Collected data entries
[Start of Attachment]

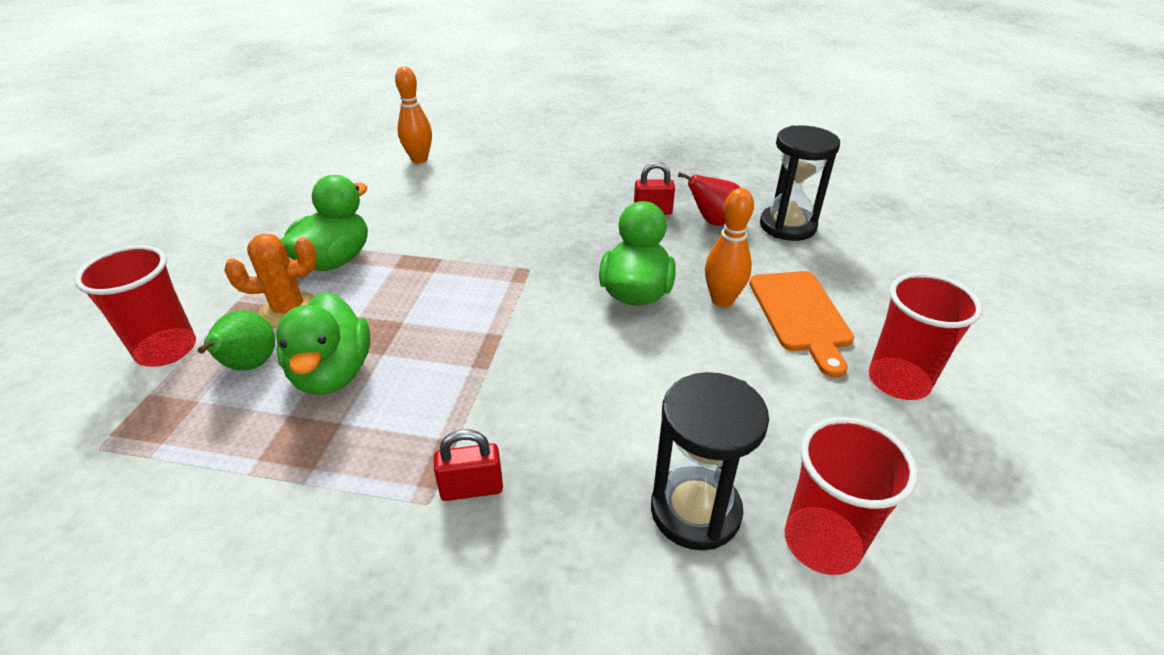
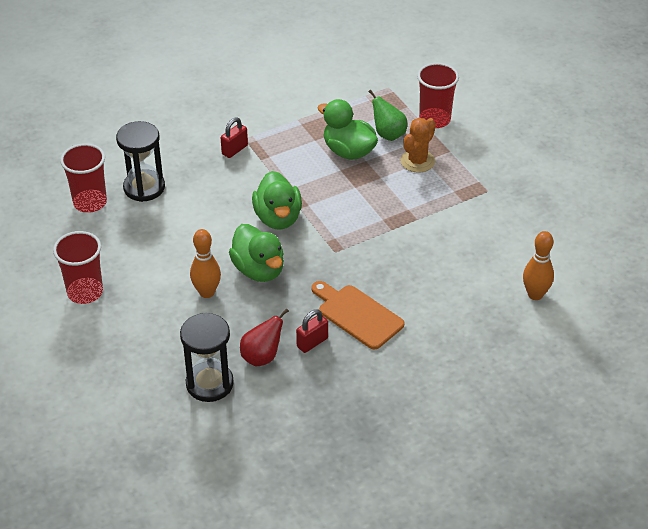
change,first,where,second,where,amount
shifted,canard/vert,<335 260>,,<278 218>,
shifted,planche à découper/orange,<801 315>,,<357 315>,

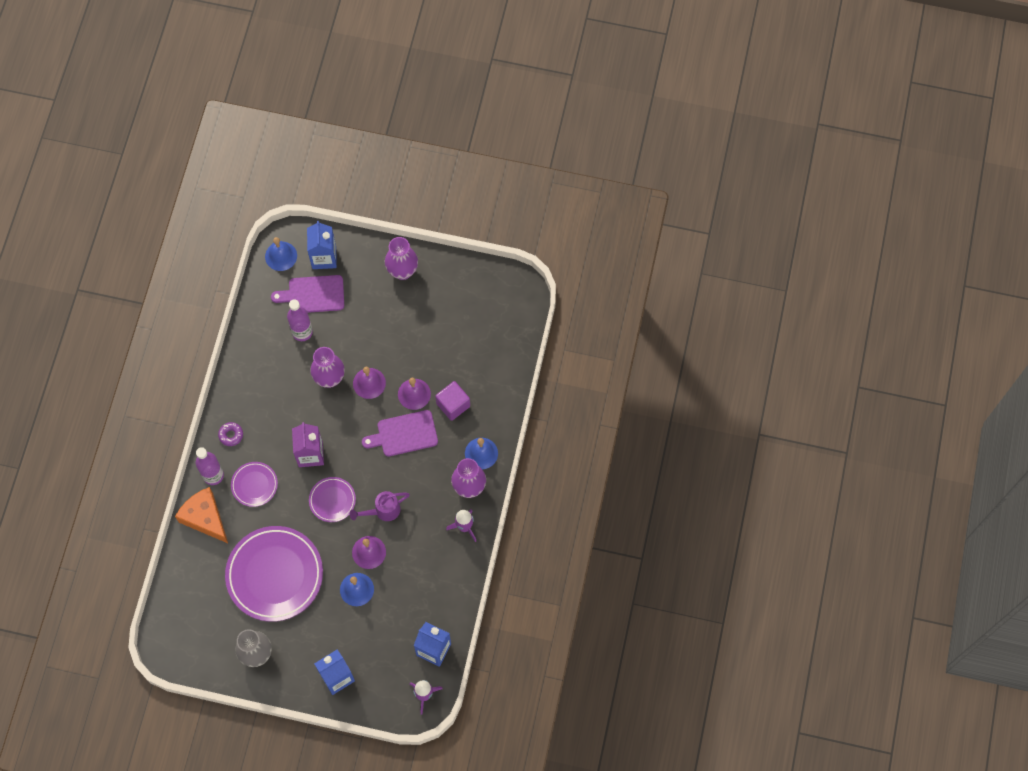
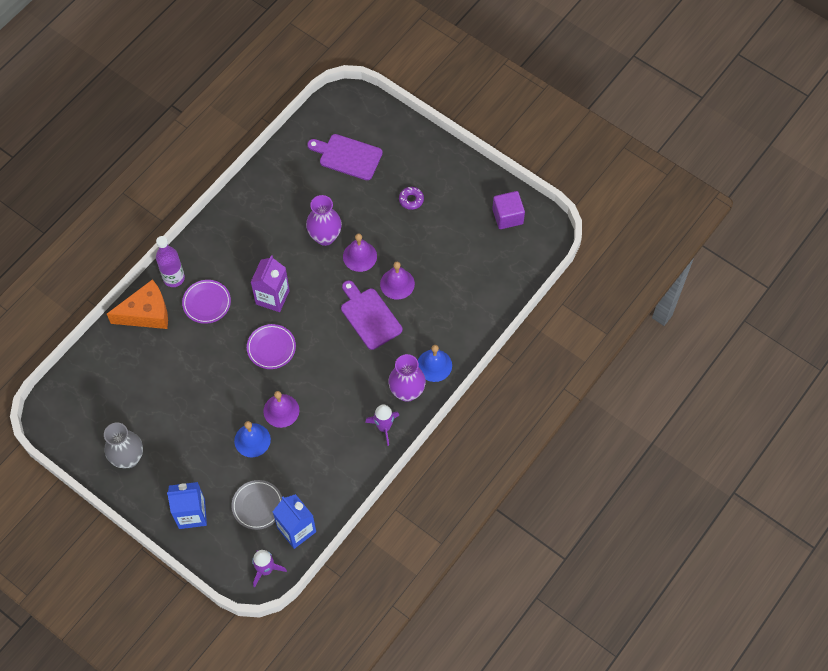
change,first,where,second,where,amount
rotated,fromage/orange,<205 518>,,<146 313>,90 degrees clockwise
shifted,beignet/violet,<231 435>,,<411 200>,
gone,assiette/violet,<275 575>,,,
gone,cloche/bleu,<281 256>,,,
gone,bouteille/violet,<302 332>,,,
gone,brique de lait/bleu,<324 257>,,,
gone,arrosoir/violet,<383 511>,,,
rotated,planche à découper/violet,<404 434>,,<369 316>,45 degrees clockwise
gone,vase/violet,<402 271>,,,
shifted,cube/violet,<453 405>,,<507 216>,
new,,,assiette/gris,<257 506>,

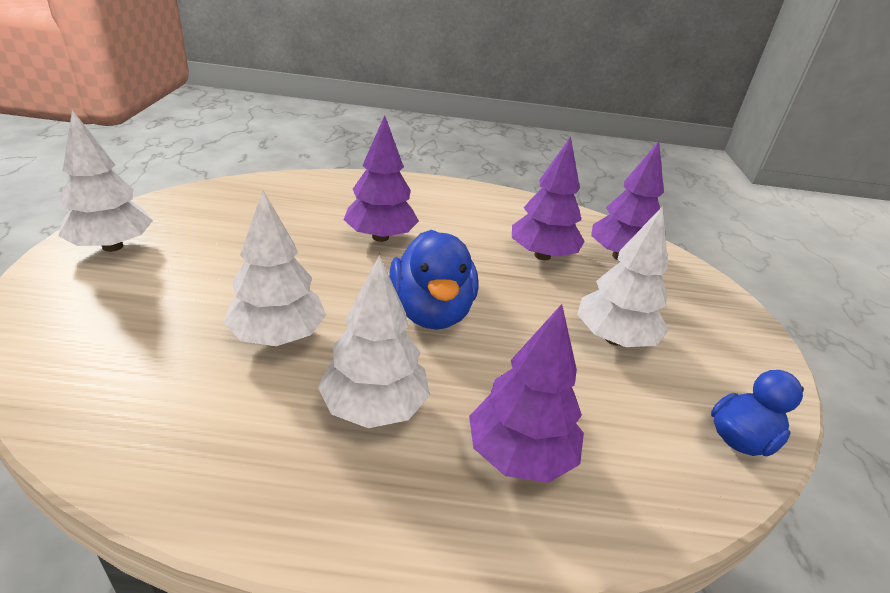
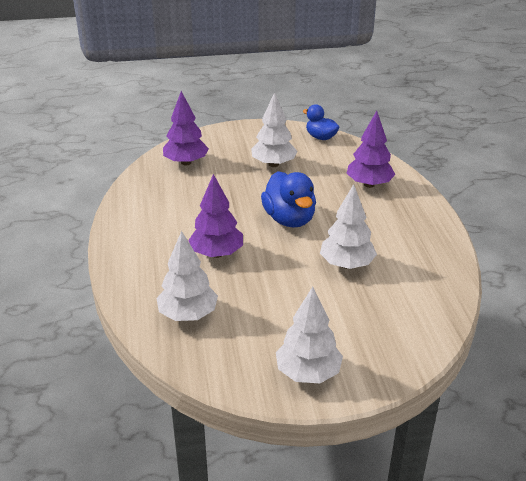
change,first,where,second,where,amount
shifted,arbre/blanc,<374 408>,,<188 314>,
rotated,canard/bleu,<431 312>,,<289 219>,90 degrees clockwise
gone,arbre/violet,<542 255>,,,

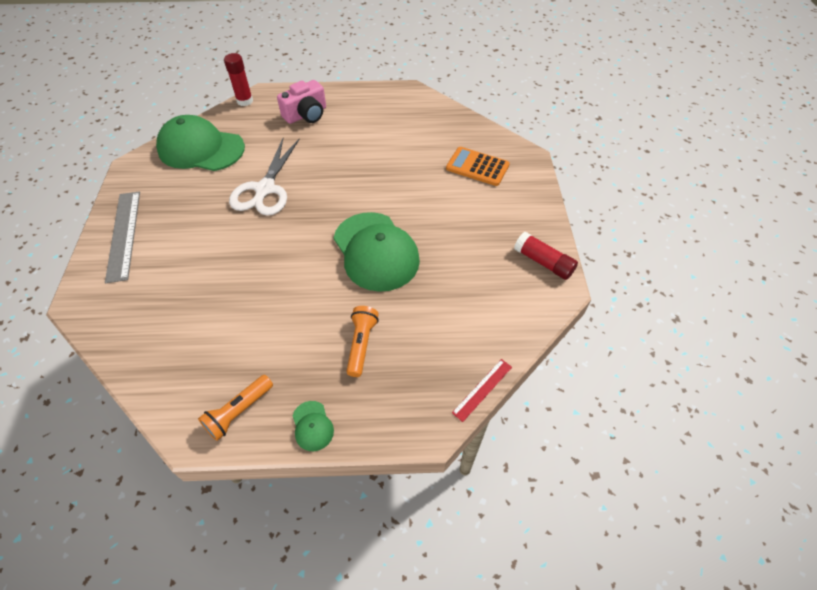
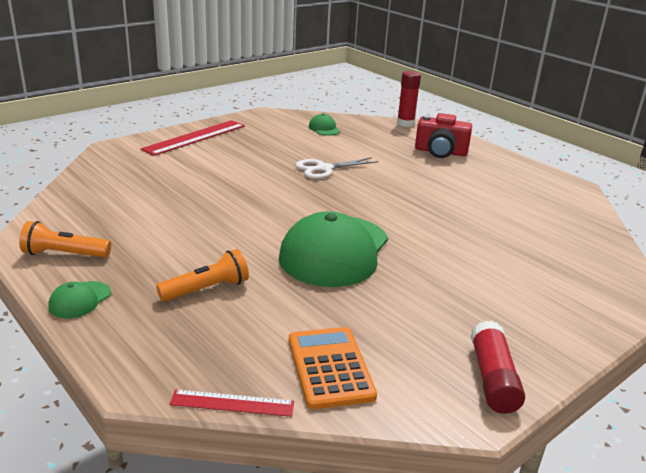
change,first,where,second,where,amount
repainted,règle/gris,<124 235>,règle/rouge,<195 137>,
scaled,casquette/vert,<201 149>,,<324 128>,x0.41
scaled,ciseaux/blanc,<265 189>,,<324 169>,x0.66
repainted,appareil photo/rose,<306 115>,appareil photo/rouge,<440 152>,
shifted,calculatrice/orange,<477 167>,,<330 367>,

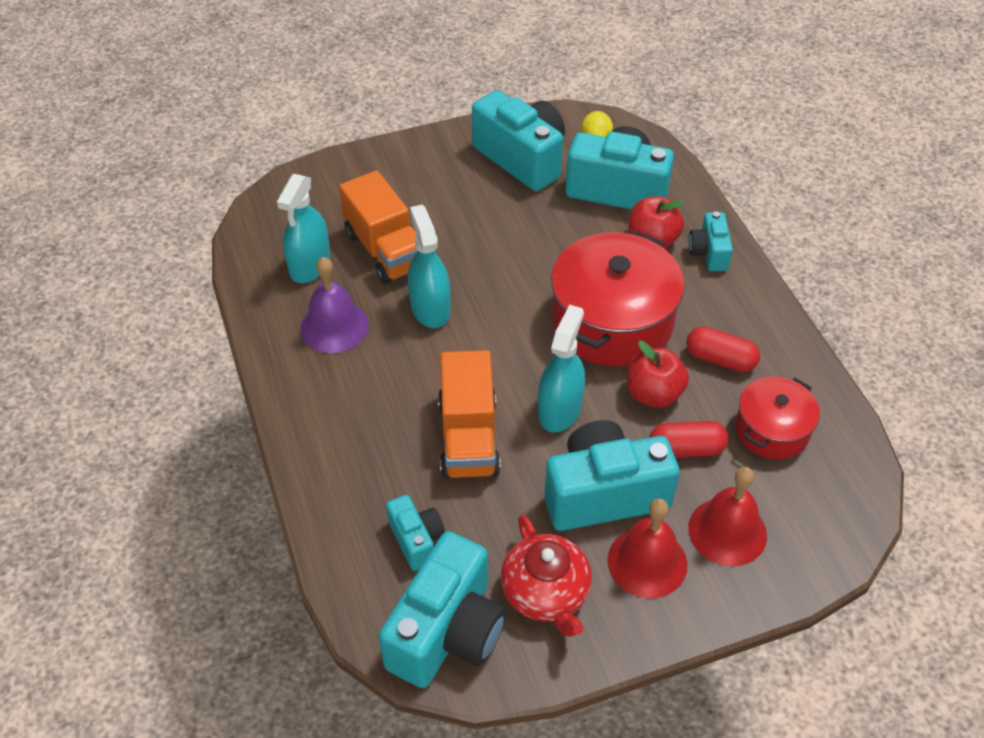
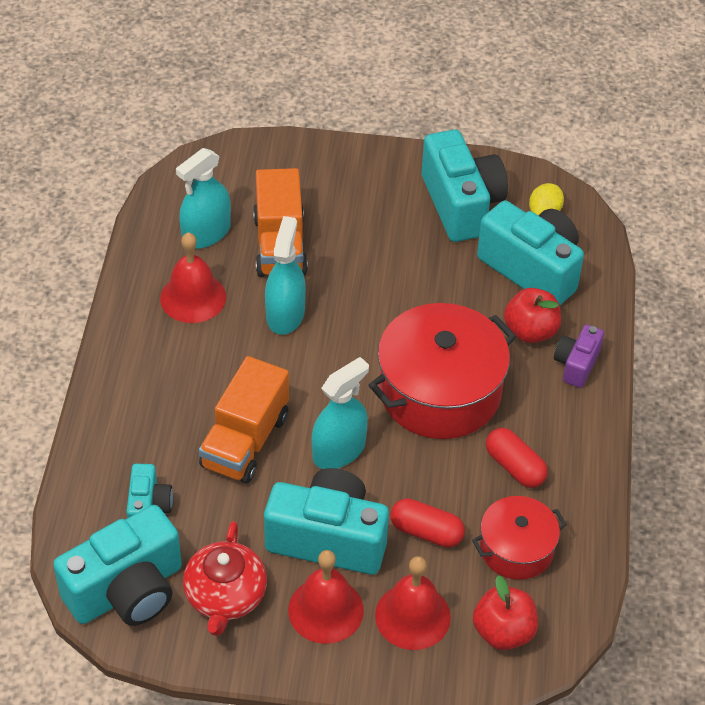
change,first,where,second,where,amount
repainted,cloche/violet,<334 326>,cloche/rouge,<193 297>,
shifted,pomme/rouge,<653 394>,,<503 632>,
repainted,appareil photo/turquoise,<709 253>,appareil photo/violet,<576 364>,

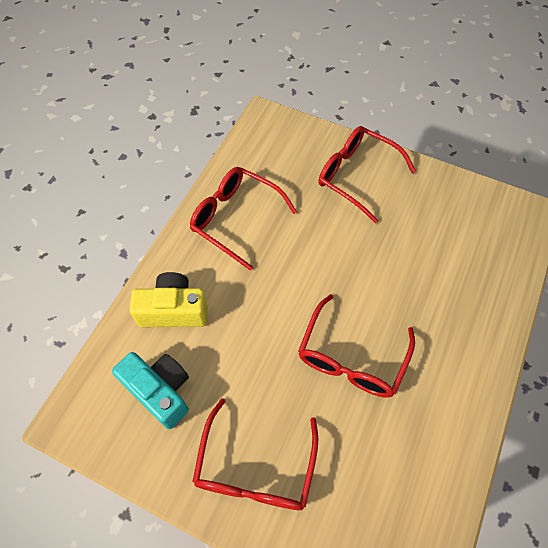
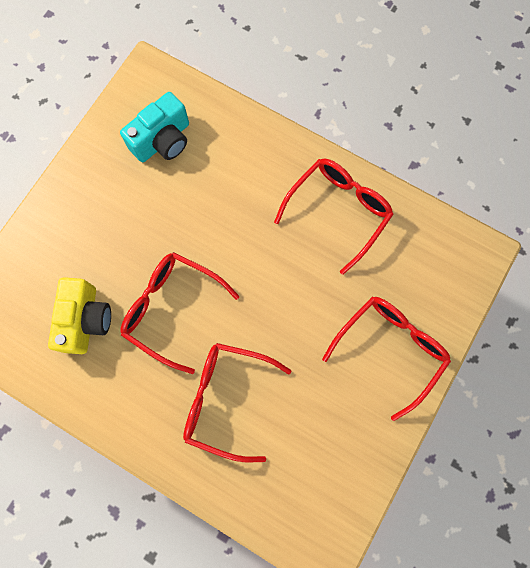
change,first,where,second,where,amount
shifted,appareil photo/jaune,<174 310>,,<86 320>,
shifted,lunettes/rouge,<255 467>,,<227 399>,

[End of Attachment]

Keep every word of the records exact as you write them out, but drop the pictures.

change,first,where,second,where,amount
shifted,canard/vert,<335 260>,,<278 218>,
shifted,planche à découper/orange,<801 315>,,<357 315>,

change,first,where,second,where,amount
rotated,fromage/orange,<205 518>,,<146 313>,90 degrees clockwise
shifted,beignet/violet,<231 435>,,<411 200>,
gone,assiette/violet,<275 575>,,,
gone,cloche/bleu,<281 256>,,,
gone,bouteille/violet,<302 332>,,,
gone,brique de lait/bleu,<324 257>,,,
gone,arrosoir/violet,<383 511>,,,
rotated,planche à découper/violet,<404 434>,,<369 316>,45 degrees clockwise
gone,vase/violet,<402 271>,,,
shifted,cube/violet,<453 405>,,<507 216>,
new,,,assiette/gris,<257 506>,

change,first,where,second,where,amount
shifted,arbre/blanc,<374 408>,,<188 314>,
rotated,canard/bleu,<431 312>,,<289 219>,90 degrees clockwise
gone,arbre/violet,<542 255>,,,

change,first,where,second,where,amount
repainted,règle/gris,<124 235>,règle/rouge,<195 137>,
scaled,casquette/vert,<201 149>,,<324 128>,x0.41
scaled,ciseaux/blanc,<265 189>,,<324 169>,x0.66
repainted,appareil photo/rose,<306 115>,appareil photo/rouge,<440 152>,
shifted,calculatrice/orange,<477 167>,,<330 367>,

change,first,where,second,where,amount
repainted,cloche/violet,<334 326>,cloche/rouge,<193 297>,
shifted,pomme/rouge,<653 394>,,<503 632>,
repainted,appareil photo/turquoise,<709 253>,appareil photo/violet,<576 364>,

change,first,where,second,where,amount
shifted,appareil photo/jaune,<174 310>,,<86 320>,
shifted,lunettes/rouge,<255 467>,,<227 399>,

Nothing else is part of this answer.